SOURCE MATERIAL.

>>

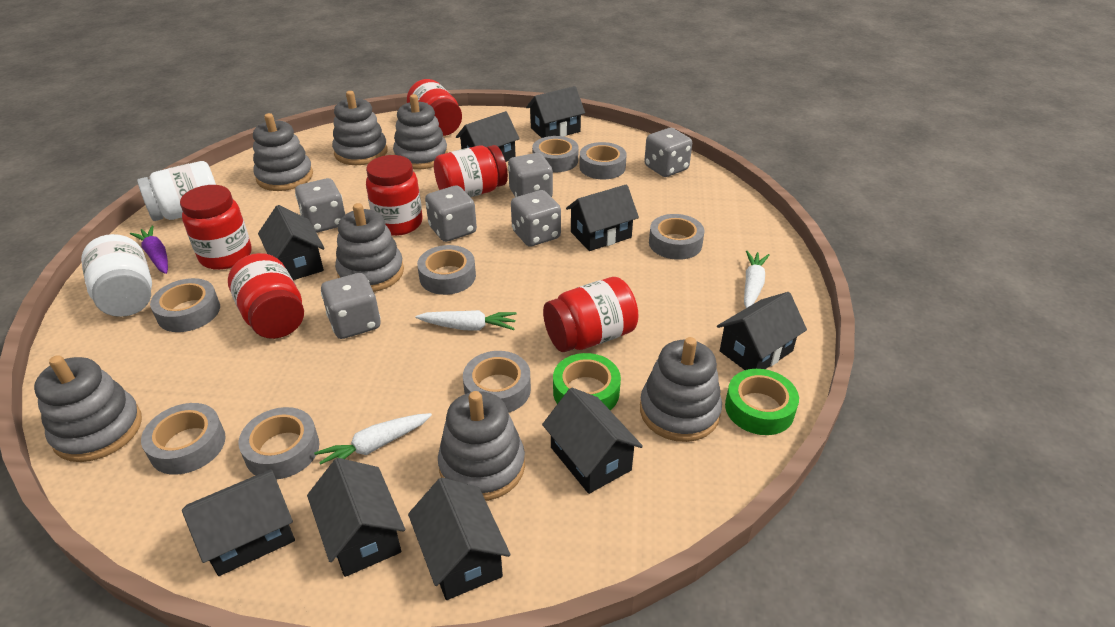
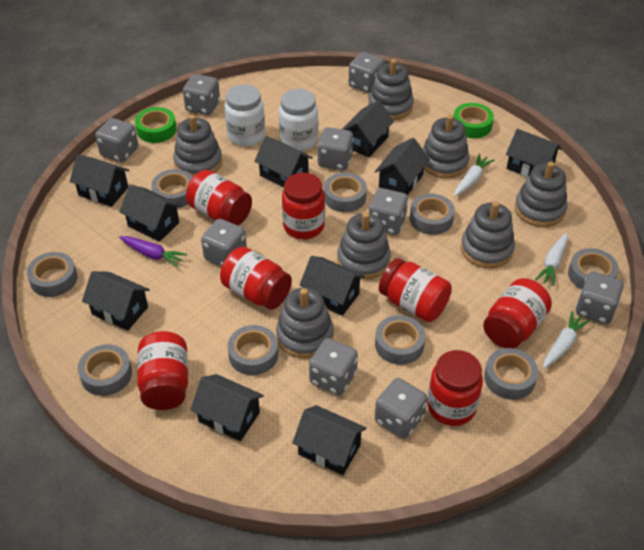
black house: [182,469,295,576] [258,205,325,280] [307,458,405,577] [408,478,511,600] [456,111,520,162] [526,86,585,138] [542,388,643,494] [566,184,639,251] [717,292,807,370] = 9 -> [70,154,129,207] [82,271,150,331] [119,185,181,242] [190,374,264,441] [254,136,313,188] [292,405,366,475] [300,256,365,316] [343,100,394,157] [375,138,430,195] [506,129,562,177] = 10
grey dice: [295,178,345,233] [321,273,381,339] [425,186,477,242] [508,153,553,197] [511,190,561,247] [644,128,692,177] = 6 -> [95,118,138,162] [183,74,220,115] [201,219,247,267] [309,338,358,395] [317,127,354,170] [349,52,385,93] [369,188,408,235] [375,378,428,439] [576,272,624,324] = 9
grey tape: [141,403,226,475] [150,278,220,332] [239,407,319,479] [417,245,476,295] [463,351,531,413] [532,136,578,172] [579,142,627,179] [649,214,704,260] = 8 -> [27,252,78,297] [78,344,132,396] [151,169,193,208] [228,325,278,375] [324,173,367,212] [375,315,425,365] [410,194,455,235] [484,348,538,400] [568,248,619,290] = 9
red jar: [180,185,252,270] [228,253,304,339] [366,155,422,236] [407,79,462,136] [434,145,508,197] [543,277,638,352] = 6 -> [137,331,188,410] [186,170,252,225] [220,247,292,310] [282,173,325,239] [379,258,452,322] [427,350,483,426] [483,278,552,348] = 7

<<
>>

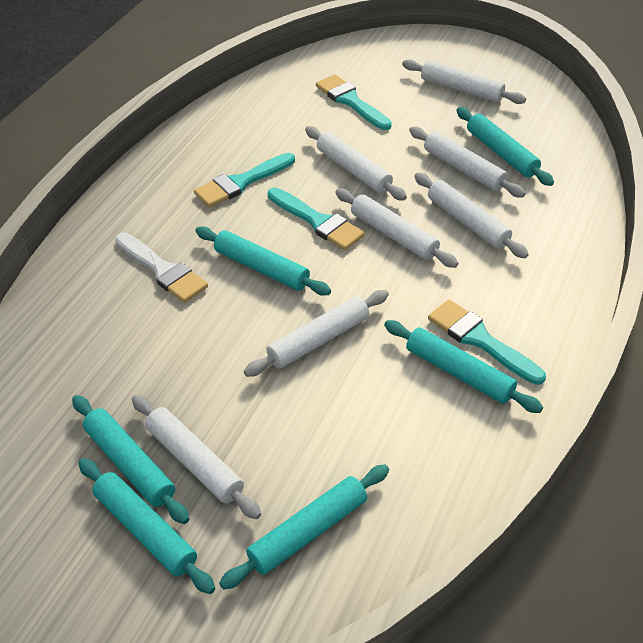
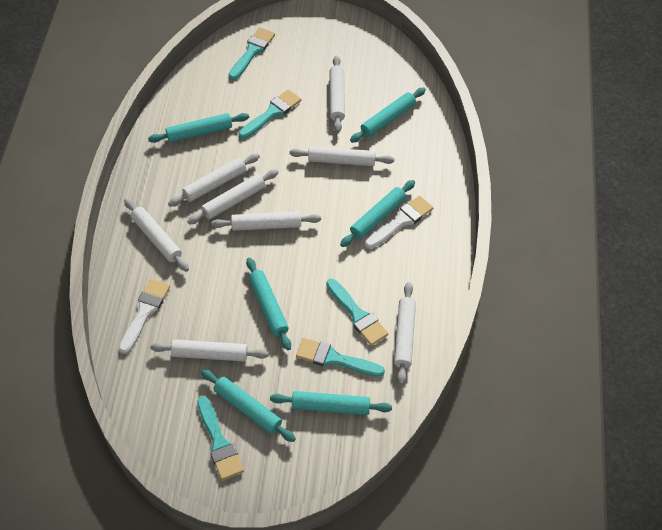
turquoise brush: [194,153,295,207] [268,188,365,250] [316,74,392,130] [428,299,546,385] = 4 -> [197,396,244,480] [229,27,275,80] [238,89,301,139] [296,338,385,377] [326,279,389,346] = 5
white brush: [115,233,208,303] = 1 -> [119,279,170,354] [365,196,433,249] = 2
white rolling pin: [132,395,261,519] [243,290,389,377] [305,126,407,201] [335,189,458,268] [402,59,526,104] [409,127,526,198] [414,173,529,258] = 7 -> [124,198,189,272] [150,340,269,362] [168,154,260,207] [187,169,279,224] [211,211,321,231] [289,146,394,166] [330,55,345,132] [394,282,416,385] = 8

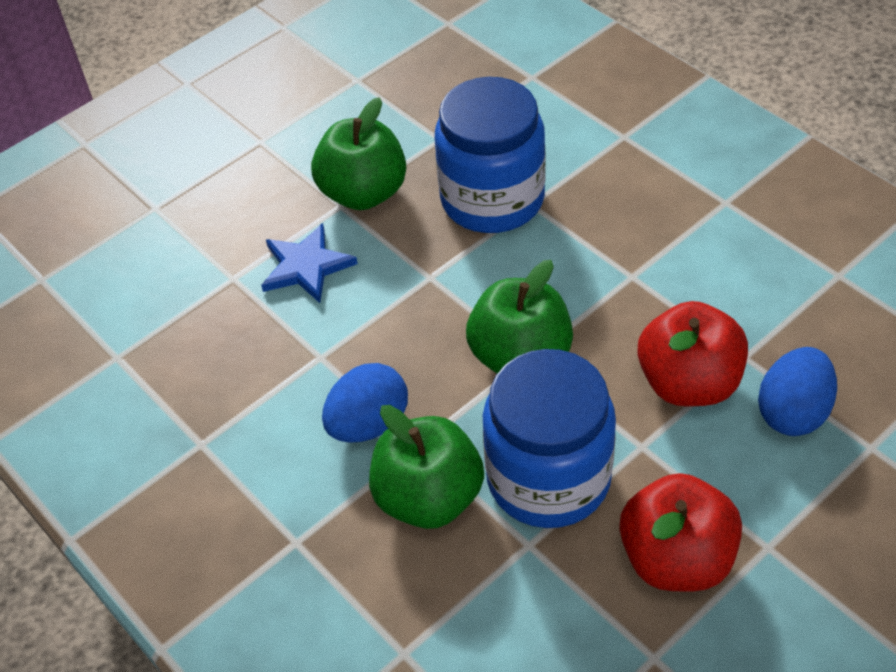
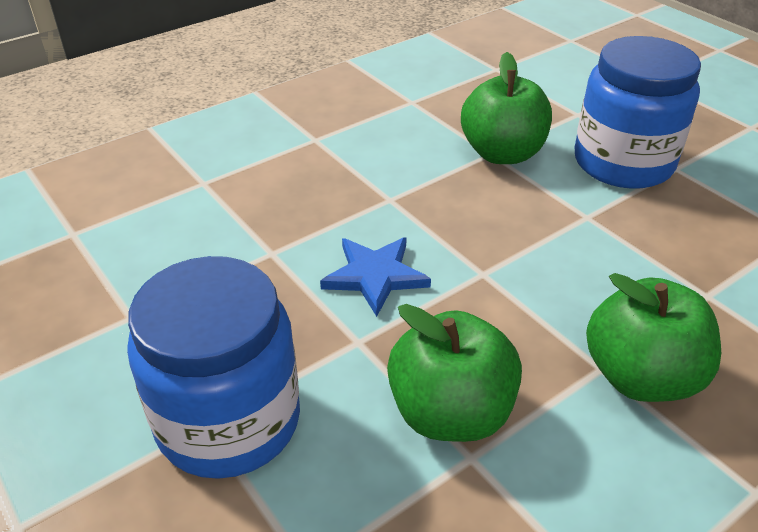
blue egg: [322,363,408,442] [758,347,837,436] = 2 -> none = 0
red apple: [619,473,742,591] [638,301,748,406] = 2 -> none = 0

<<

WHAT IS NEEDED. Send back an exact copy of only the lines from the line with "grey tape: [141,403,226,475]" up to and including the line with "red jar: [180,185,252,270]" in the data above.

ANSWER TO THE PROBLEM.
grey tape: [141,403,226,475] [150,278,220,332] [239,407,319,479] [417,245,476,295] [463,351,531,413] [532,136,578,172] [579,142,627,179] [649,214,704,260] = 8 -> [27,252,78,297] [78,344,132,396] [151,169,193,208] [228,325,278,375] [324,173,367,212] [375,315,425,365] [410,194,455,235] [484,348,538,400] [568,248,619,290] = 9
red jar: [180,185,252,270] [228,253,304,339] [366,155,422,236] [407,79,462,136] [434,145,508,197] [543,277,638,352] = 6 -> [137,331,188,410] [186,170,252,225] [220,247,292,310] [282,173,325,239] [379,258,452,322] [427,350,483,426] [483,278,552,348] = 7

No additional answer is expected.